▶ Exercise details: Extract from the entries below, exactly as given, only the lines from the line containing "(590, 255) = (725, 229): purple" to the line containing "(615, 199) = (680, 198): purple", both lines included.

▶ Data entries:
-- Opening Marker --

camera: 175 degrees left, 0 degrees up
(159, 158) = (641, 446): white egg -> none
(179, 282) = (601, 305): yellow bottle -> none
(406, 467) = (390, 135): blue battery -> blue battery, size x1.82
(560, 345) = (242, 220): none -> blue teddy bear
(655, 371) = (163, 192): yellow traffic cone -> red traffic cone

-- Closing Marker --
-- Opening Marker --

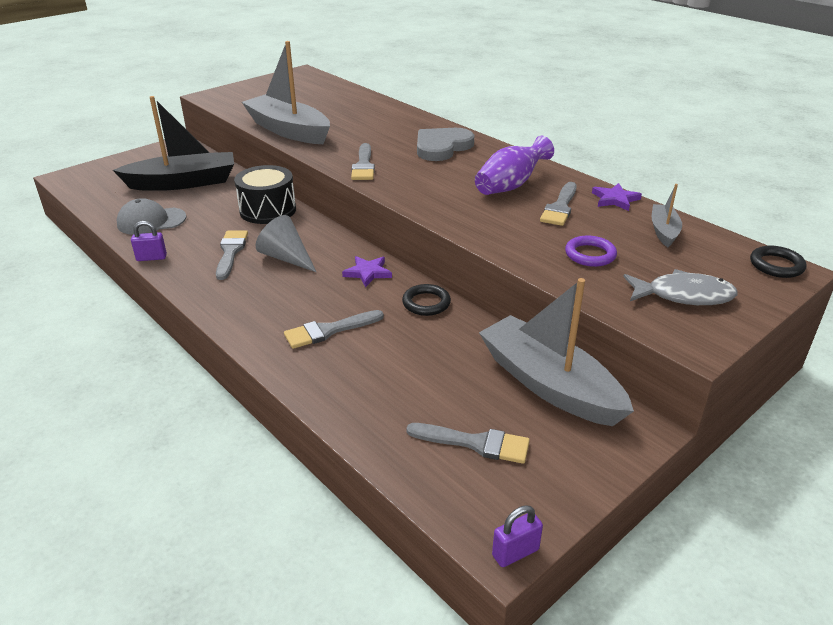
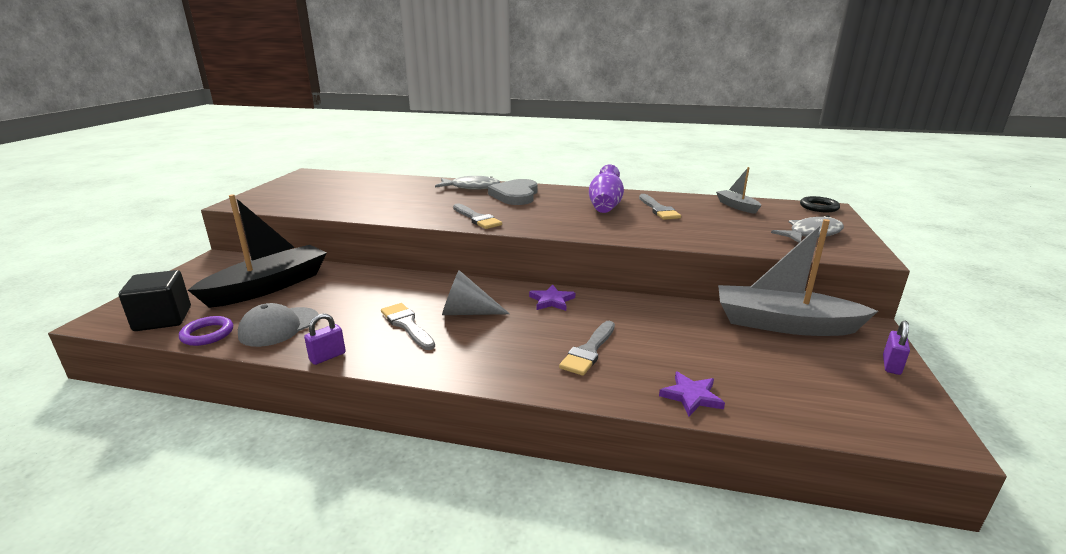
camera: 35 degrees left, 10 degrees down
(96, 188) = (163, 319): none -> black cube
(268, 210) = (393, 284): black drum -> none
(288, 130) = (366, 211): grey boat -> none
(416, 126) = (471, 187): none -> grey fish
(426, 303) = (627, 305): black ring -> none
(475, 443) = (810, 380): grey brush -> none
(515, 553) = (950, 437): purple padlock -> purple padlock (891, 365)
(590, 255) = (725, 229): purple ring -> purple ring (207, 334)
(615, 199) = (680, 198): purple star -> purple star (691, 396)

-- Closing Marker --

▶ Answer to the problem:
(590, 255) = (725, 229): purple ring -> purple ring (207, 334)
(615, 199) = (680, 198): purple star -> purple star (691, 396)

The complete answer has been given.